Your instructions:
Please check every line of the listing for "minus" and copy each line where it is found.

Source material:
BEGIN

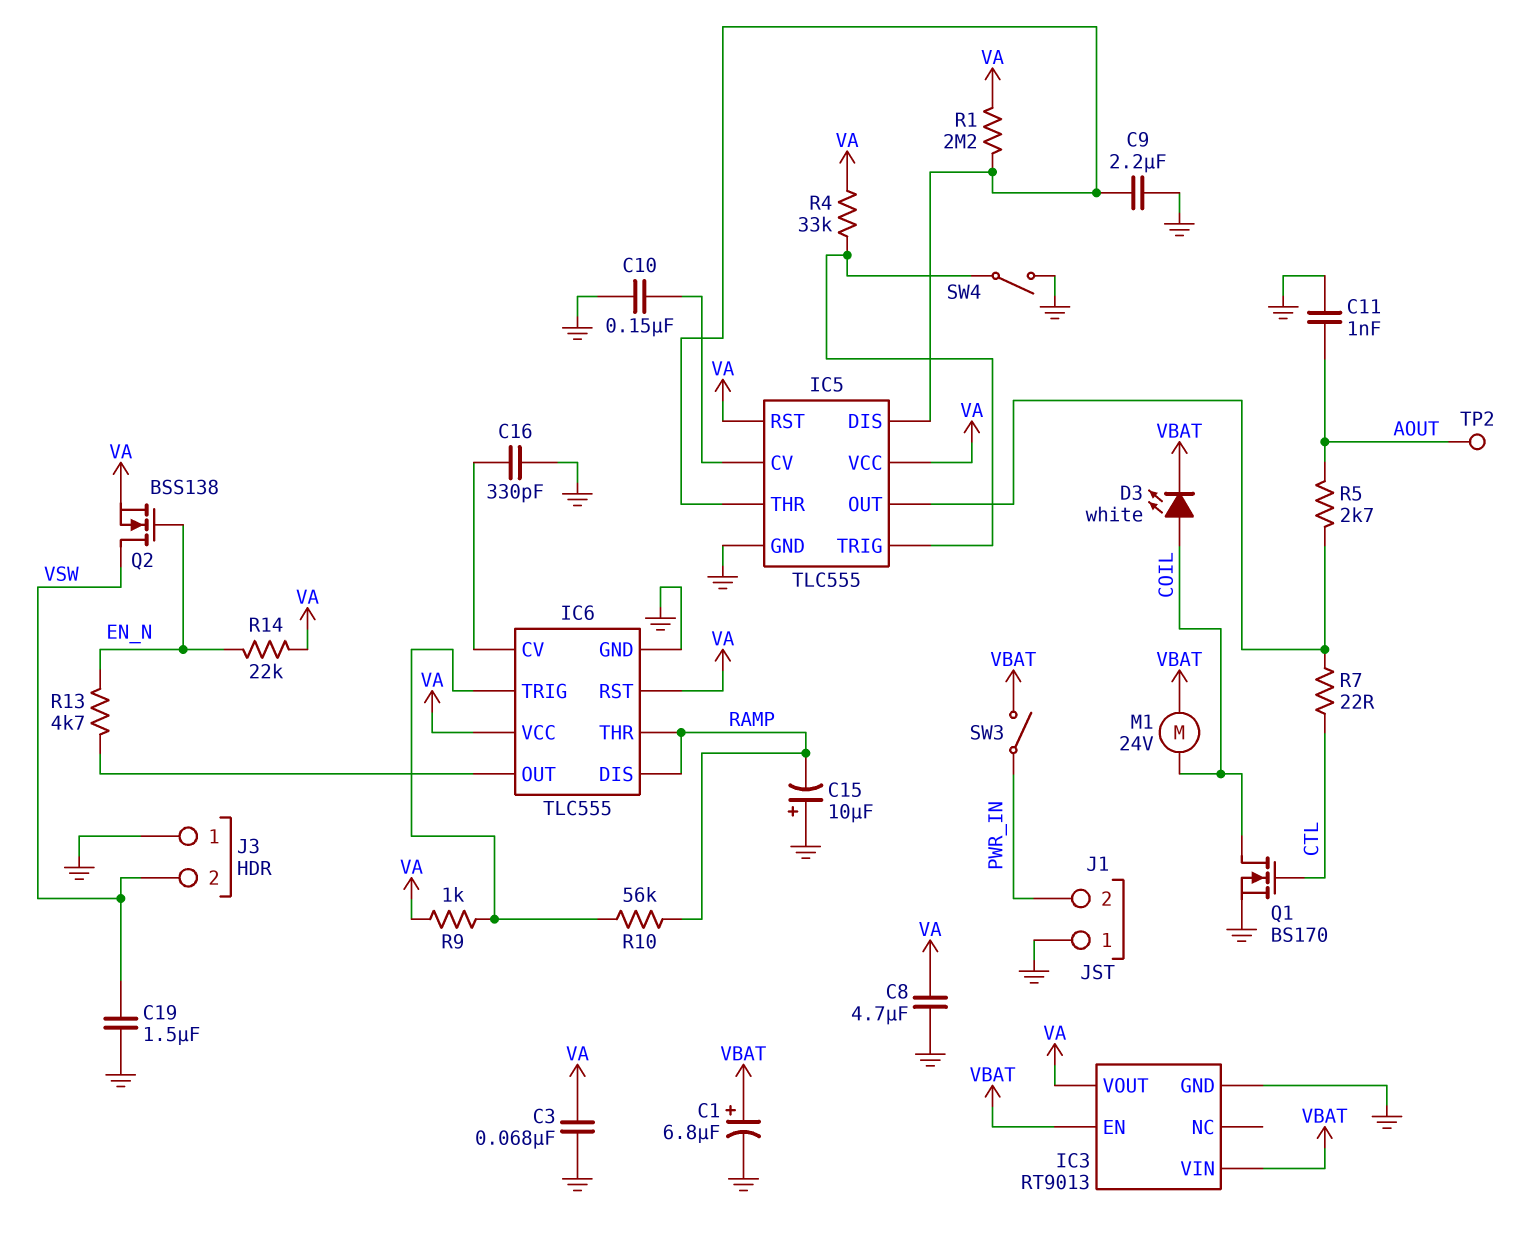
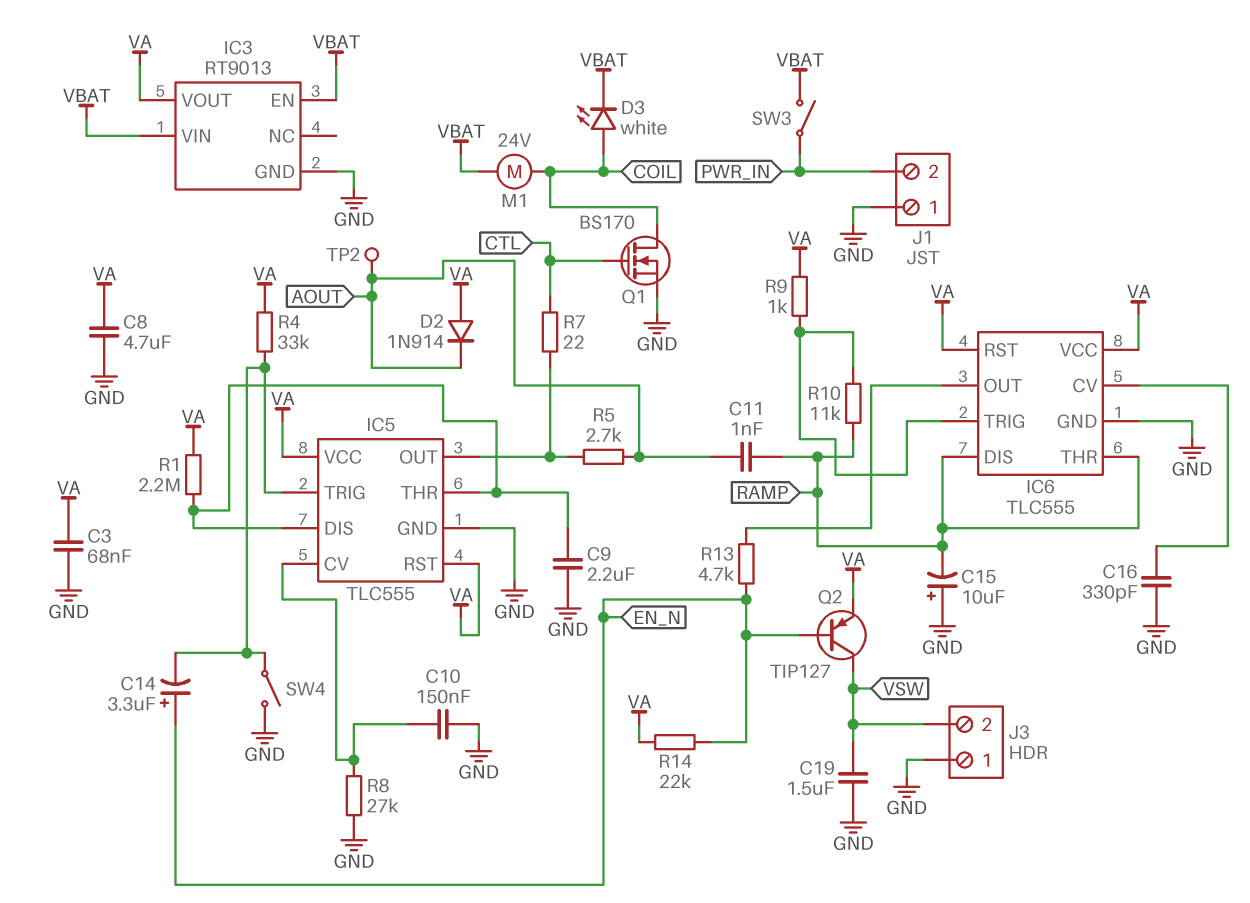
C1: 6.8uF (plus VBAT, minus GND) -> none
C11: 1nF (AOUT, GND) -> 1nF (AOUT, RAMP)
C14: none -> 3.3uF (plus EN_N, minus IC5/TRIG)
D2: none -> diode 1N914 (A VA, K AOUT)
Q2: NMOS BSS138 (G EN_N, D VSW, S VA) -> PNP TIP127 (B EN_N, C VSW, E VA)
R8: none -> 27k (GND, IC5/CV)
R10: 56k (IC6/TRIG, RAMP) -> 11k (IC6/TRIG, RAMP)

END
BEGIN

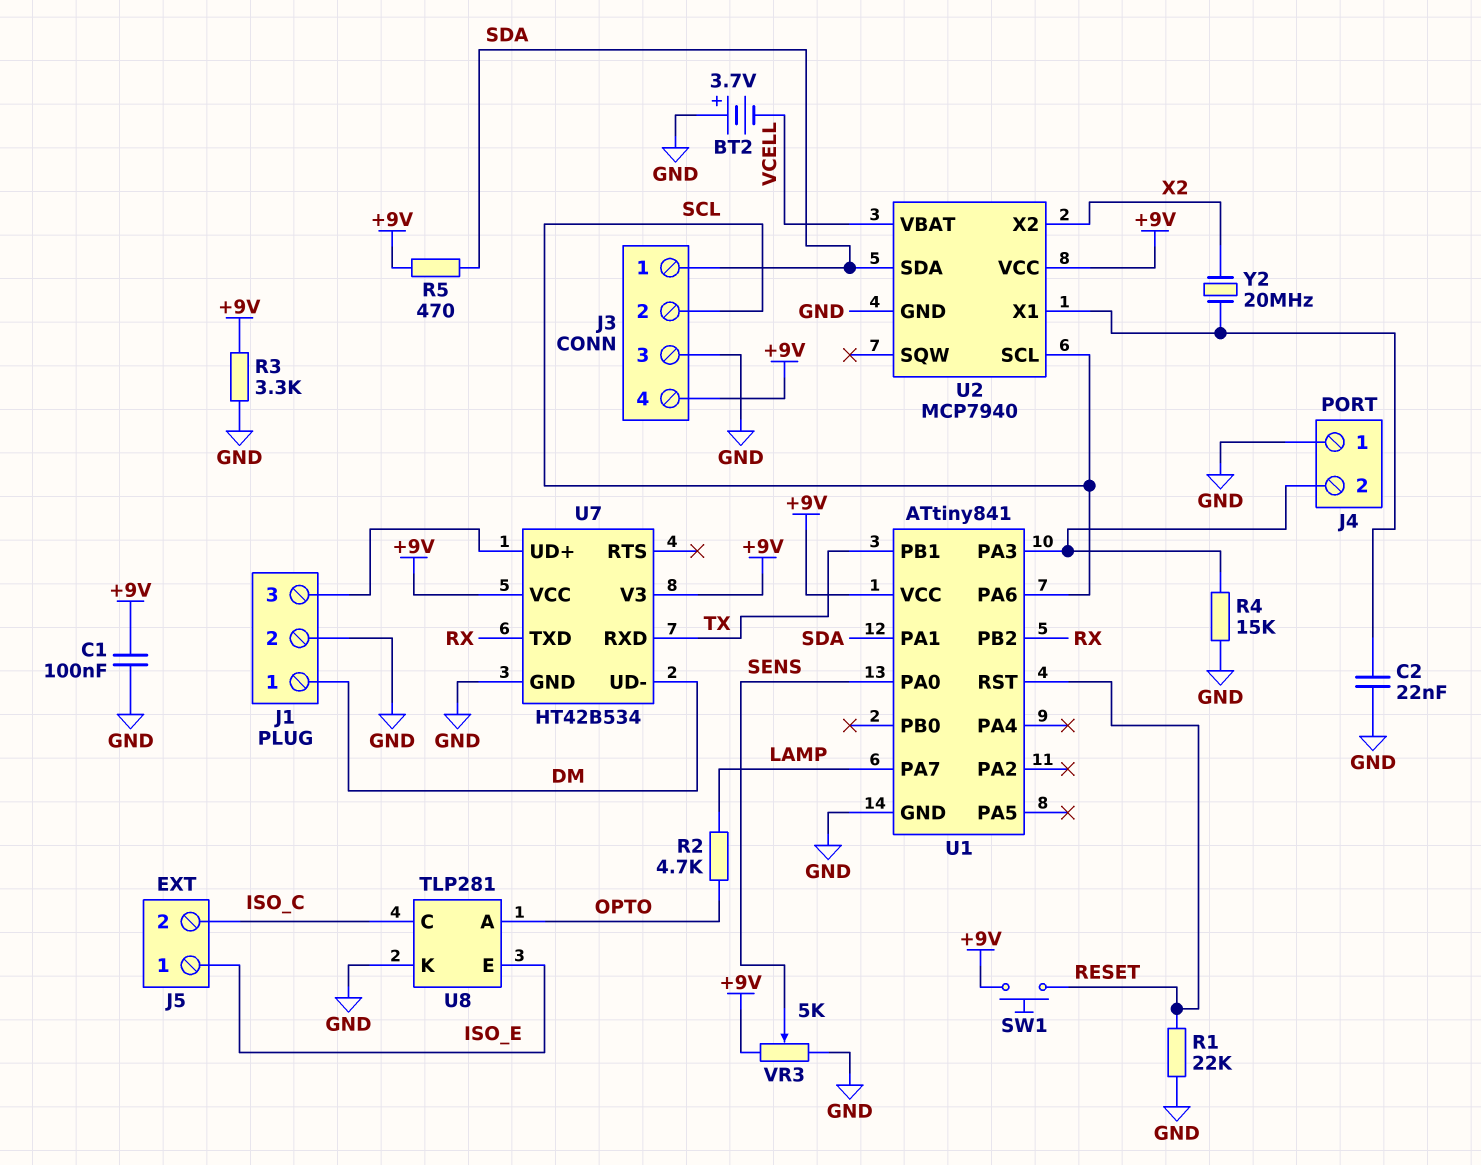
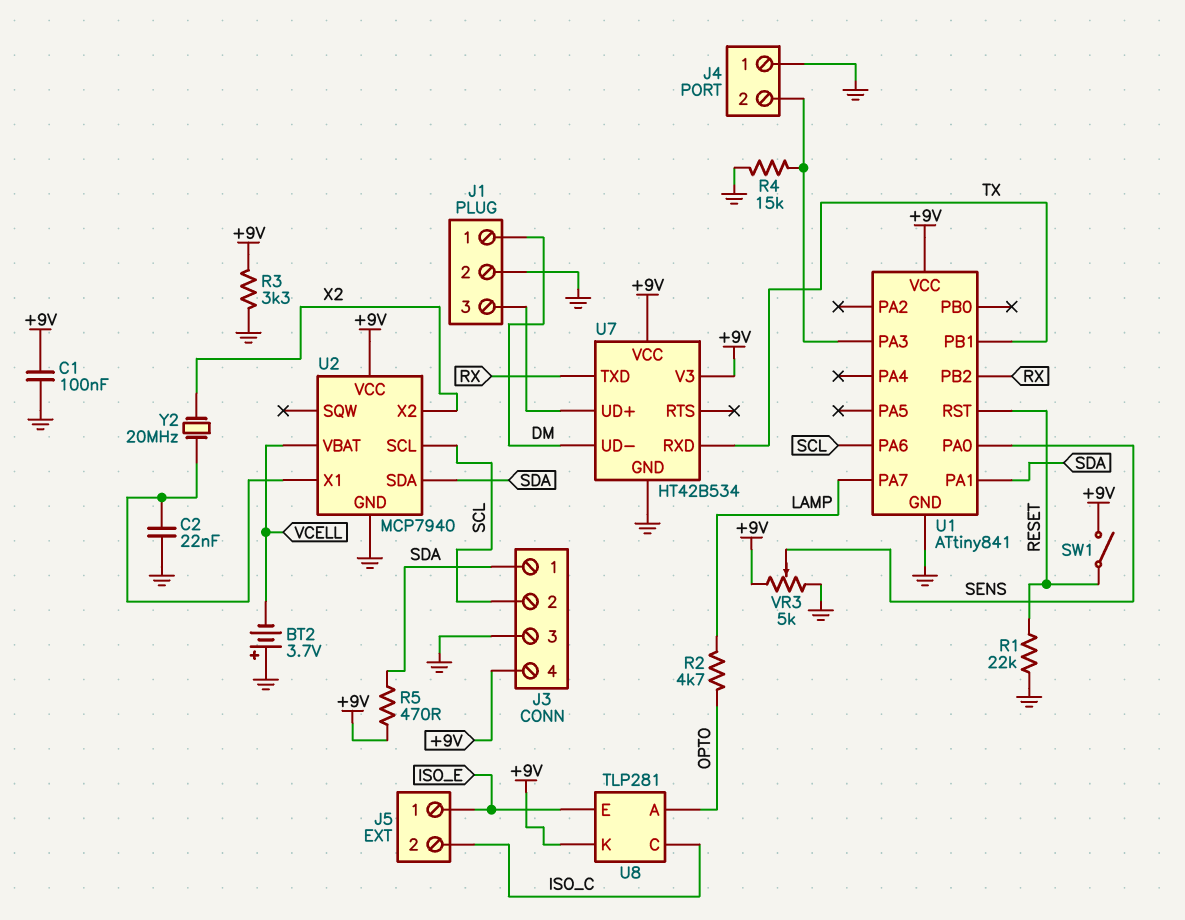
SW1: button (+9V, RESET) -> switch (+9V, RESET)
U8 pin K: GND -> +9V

END

Reply:
C1: 6.8uF (plus VBAT, minus GND) -> none
C14: none -> 3.3uF (plus EN_N, minus IC5/TRIG)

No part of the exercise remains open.